### Exercise requirements
Omit the pictures, please, and give each record below again exactly.

Scene image comparisons
· · · ·
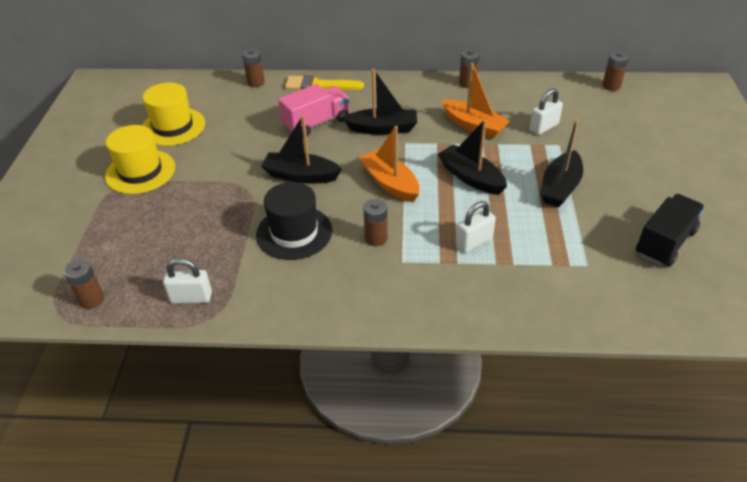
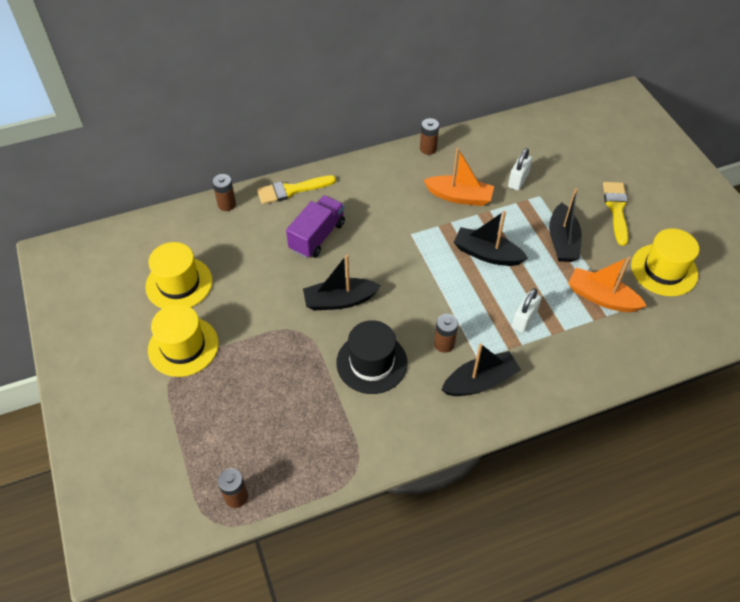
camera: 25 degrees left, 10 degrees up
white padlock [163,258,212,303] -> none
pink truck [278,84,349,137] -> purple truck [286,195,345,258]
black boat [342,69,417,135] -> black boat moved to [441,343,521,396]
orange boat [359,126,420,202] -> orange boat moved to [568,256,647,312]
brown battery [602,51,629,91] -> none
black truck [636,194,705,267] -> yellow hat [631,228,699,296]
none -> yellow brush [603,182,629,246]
· · · ·
### Answer to the exercise
camera: 25 degrees left, 10 degrees up
white padlock [163,258,212,303] -> none
pink truck [278,84,349,137] -> purple truck [286,195,345,258]
black boat [342,69,417,135] -> black boat moved to [441,343,521,396]
orange boat [359,126,420,202] -> orange boat moved to [568,256,647,312]
brown battery [602,51,629,91] -> none
black truck [636,194,705,267] -> yellow hat [631,228,699,296]
none -> yellow brush [603,182,629,246]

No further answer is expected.